• What you need to do
Leaving pictures aside, set down each line exactly, from the first line of the data to the line with "none -> brown plate C11:C12 level 1", both included.

• Supplied information
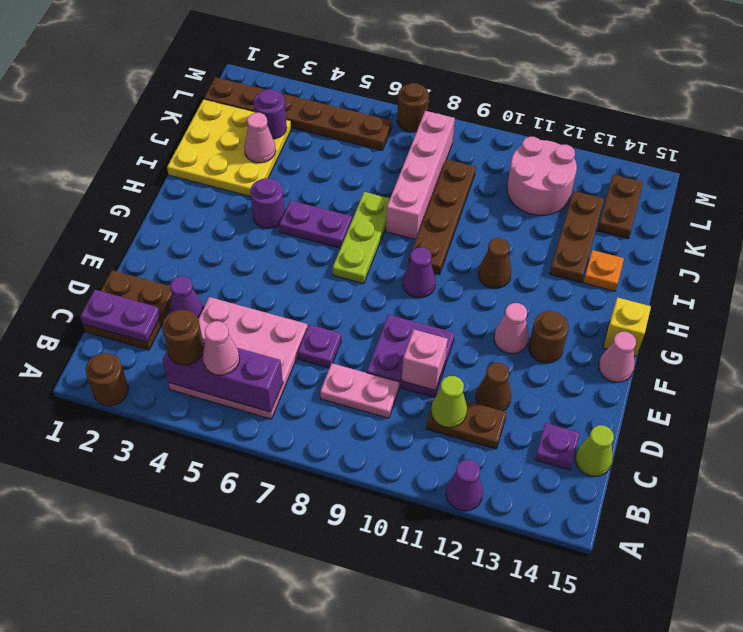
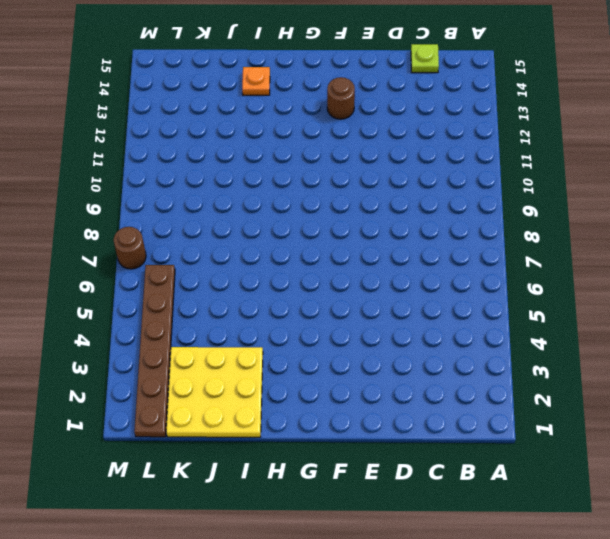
lime plate C15 level 1 -> lime cone C15 level 1
none -> brown round brick A2 level 1
none -> purple cone A12 level 1
none -> pink plate B4:D6 level 1
none -> brown plate C1:D2 level 1

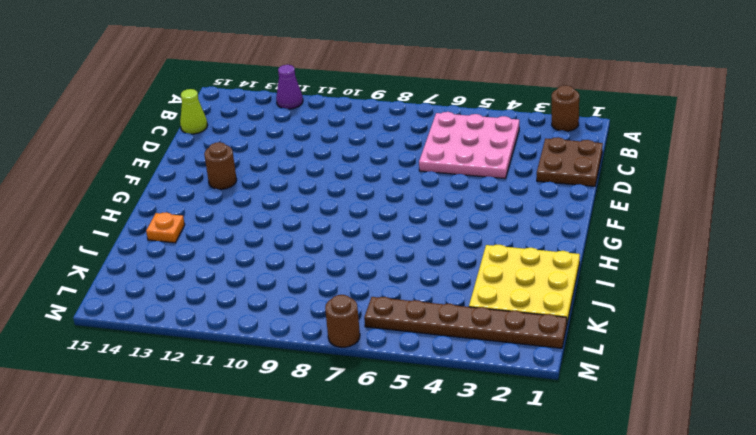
none -> pink plate C8:C9 level 1
none -> brown plate C11:C12 level 1
none -> purple plate C14 level 1
none -> purple cone D3 level 1

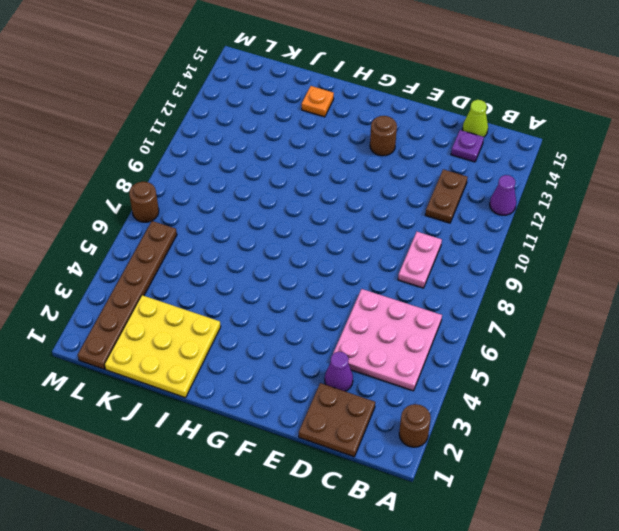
none -> purple plate D7 level 1
none -> purple plate D9:E10 level 1
none -> brown cone D12 level 1
none -> pink cone F12 level 1

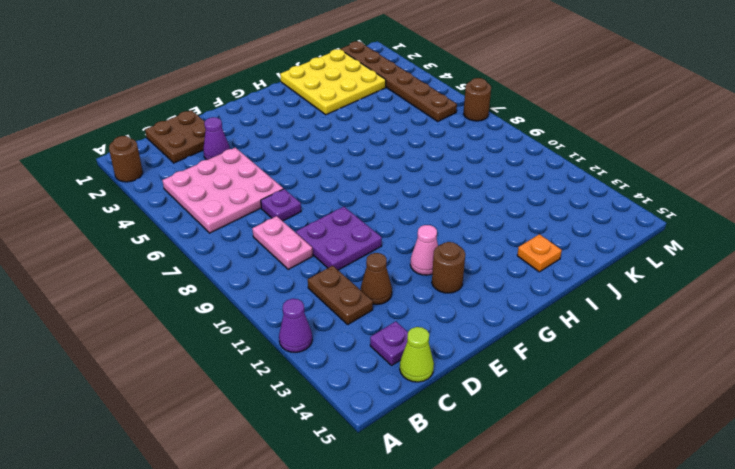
none -> pink cone F15 level 1
none -> lime plate G7:I7 level 1
none -> purple cone G9 level 1
none -> yellow brick G15 level 1

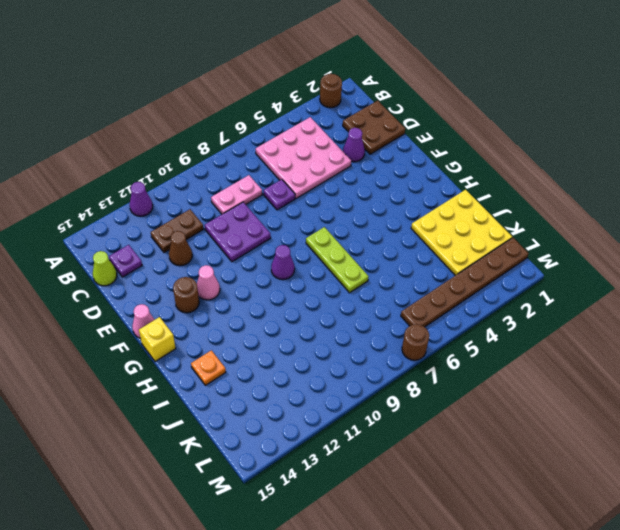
none -> purple round brick H4 level 1
none -> purple plate H5:H6 level 1
none -> brown plate H9:K9 level 1
none -> brown cone H11 level 1

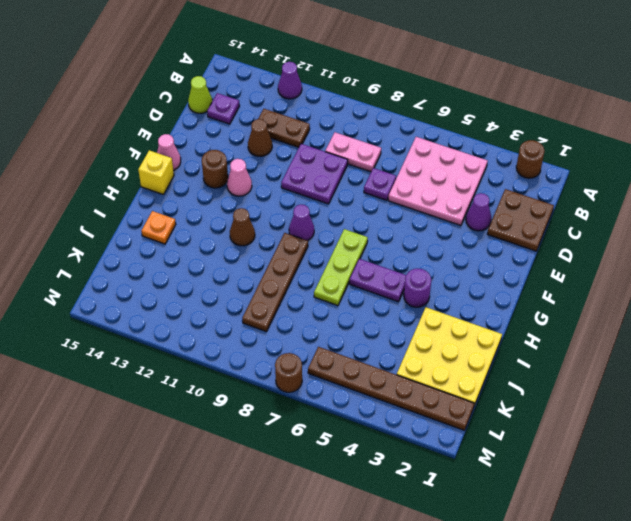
none -> pink brick I8:L8 level 1
none -> brown plate I13:K13 level 1
none -> pink round brick K11:L12 level 1
none -> brown plate K14:L14 level 1

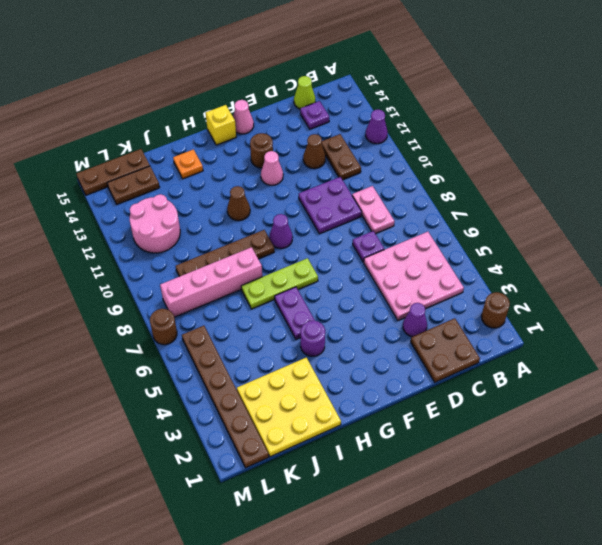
brown plate K15:M15 level 1 -> brown plate I13:K13 level 1
none -> purple brick B4:B6 level 2
none -> purple plate C1:C2 level 2
none -> lime cone C11 level 2
none -> pink brick D10 level 2

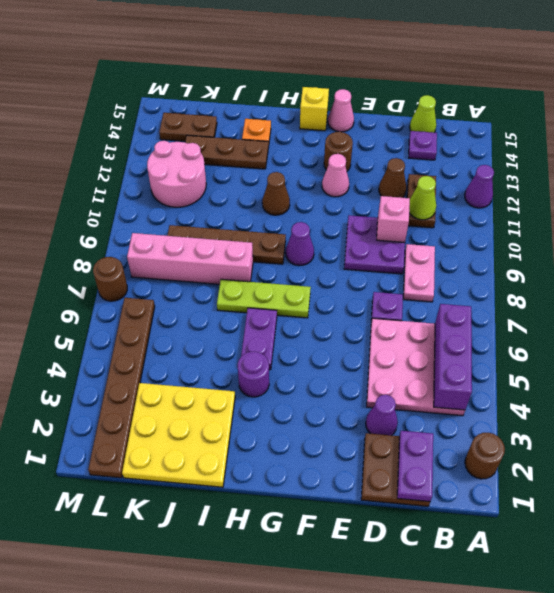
none -> pink cone J3 level 2
none -> purple round brick K3 level 2
none -> brown round brick B4 level 3
none -> pink cone B5 level 3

• The completed task
lime plate C15 level 1 -> lime cone C15 level 1
none -> brown round brick A2 level 1
none -> purple cone A12 level 1
none -> pink plate B4:D6 level 1
none -> brown plate C1:D2 level 1

none -> pink plate C8:C9 level 1
none -> brown plate C11:C12 level 1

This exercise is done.